#### [REQUIREMENT]
For this exercise, repeat exactly the lines below starting at the line holding "purple triangle: (91, 123)" and ending at the line holding "pink rectangle: (157, 113)", both included, with no extra lines and no pictures.

#### [DATASET EXTRACT]
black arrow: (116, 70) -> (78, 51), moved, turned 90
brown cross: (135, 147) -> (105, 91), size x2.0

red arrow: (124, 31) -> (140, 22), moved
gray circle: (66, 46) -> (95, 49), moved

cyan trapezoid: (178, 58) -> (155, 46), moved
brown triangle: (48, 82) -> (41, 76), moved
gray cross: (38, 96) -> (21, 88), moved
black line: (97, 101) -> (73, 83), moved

* * *

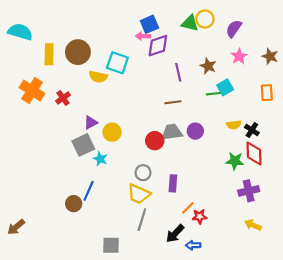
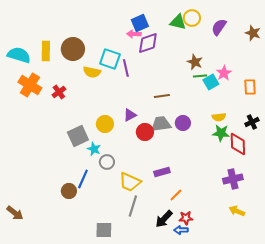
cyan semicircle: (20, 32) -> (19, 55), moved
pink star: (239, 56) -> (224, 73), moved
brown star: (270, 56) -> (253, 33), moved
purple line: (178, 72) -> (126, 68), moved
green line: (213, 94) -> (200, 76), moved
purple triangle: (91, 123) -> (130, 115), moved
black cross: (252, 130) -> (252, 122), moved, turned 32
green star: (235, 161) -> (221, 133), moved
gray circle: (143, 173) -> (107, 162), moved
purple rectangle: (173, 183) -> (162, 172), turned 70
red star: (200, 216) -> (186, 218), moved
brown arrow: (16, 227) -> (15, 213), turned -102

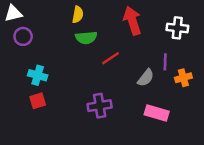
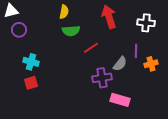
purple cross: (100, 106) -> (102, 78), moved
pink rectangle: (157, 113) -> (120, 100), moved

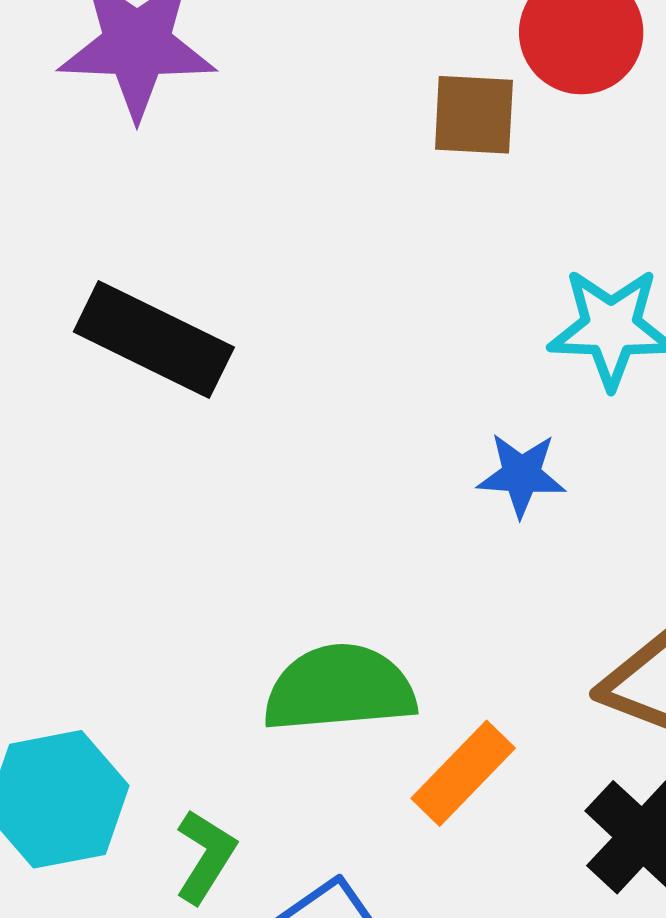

...

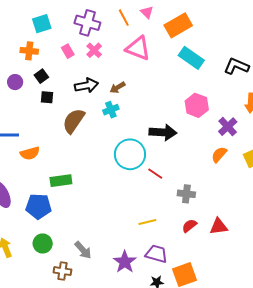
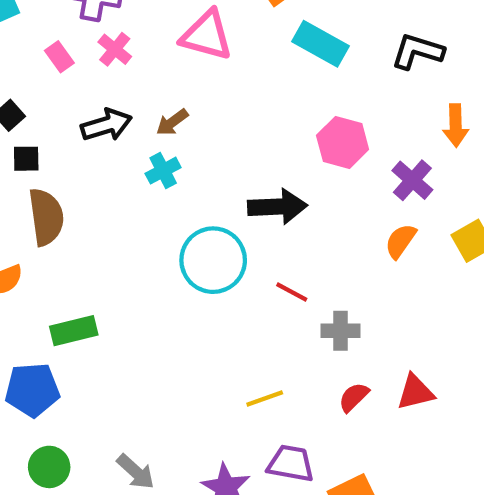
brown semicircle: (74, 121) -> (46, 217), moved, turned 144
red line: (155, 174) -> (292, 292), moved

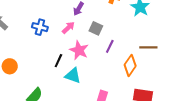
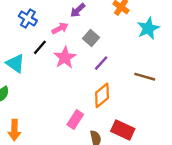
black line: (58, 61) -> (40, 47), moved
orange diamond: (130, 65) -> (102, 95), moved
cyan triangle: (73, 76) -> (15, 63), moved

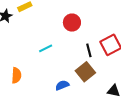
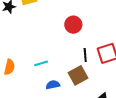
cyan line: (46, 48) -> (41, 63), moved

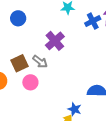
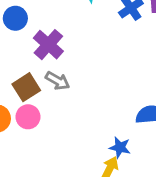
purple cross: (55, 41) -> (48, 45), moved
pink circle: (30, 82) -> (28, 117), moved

#### [ANSWER TO THIS PROBLEM]
purple triangle: (91, 123) -> (130, 115), moved
black cross: (252, 130) -> (252, 122), moved, turned 32
green star: (235, 161) -> (221, 133), moved
gray circle: (143, 173) -> (107, 162), moved
purple rectangle: (173, 183) -> (162, 172), turned 70
red star: (200, 216) -> (186, 218), moved
brown arrow: (16, 227) -> (15, 213), turned -102

purple cross: (100, 106) -> (102, 78), moved
pink rectangle: (157, 113) -> (120, 100), moved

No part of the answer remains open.